- _YOUR TASK_
All lines from the one containing "IC1 pin THR: N3 -> N11" through the final line of the entries are to be written out verbatim; no other line is to be included.

- _SUPPLIED DATA_
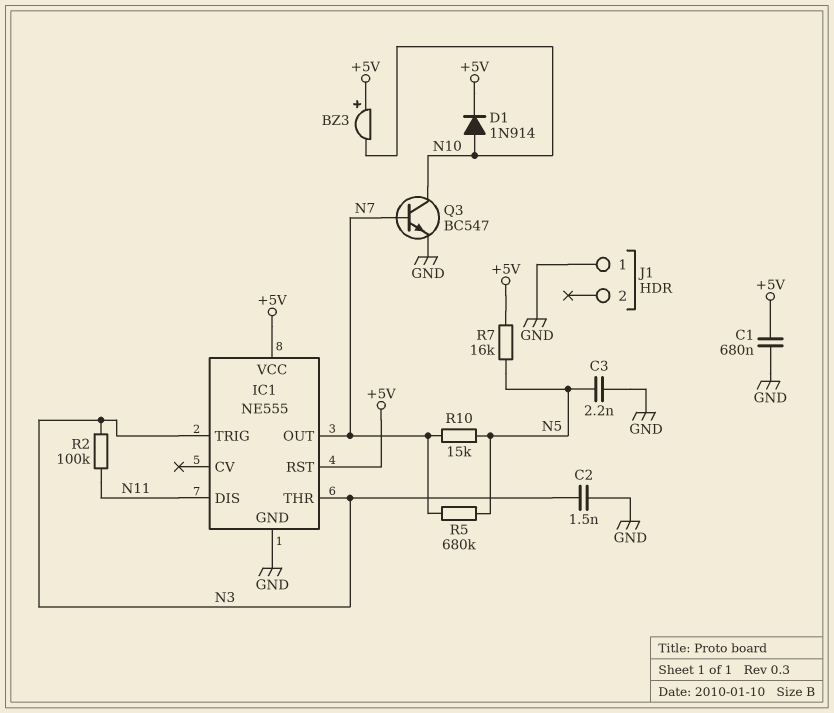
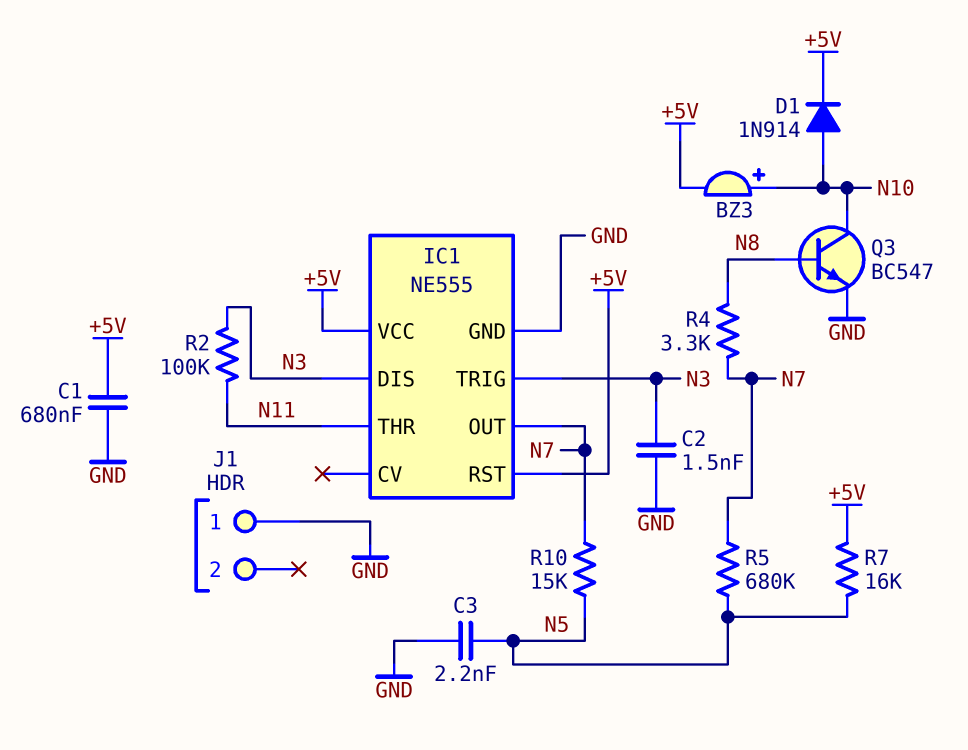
BZ3: buzzer (plus +5V, minus N10) -> buzzer (plus N10, minus +5V)
IC1 pin DIS: N11 -> N3
IC1 pin THR: N3 -> N11
Q3: NPN BC547 (B N7, C N10, E GND) -> NPN BC547 (B N8, C N10, E GND)
R4: none -> 3.3k (N7, N8)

- _ANSWER SECTION_
IC1 pin THR: N3 -> N11
Q3: NPN BC547 (B N7, C N10, E GND) -> NPN BC547 (B N8, C N10, E GND)
R4: none -> 3.3k (N7, N8)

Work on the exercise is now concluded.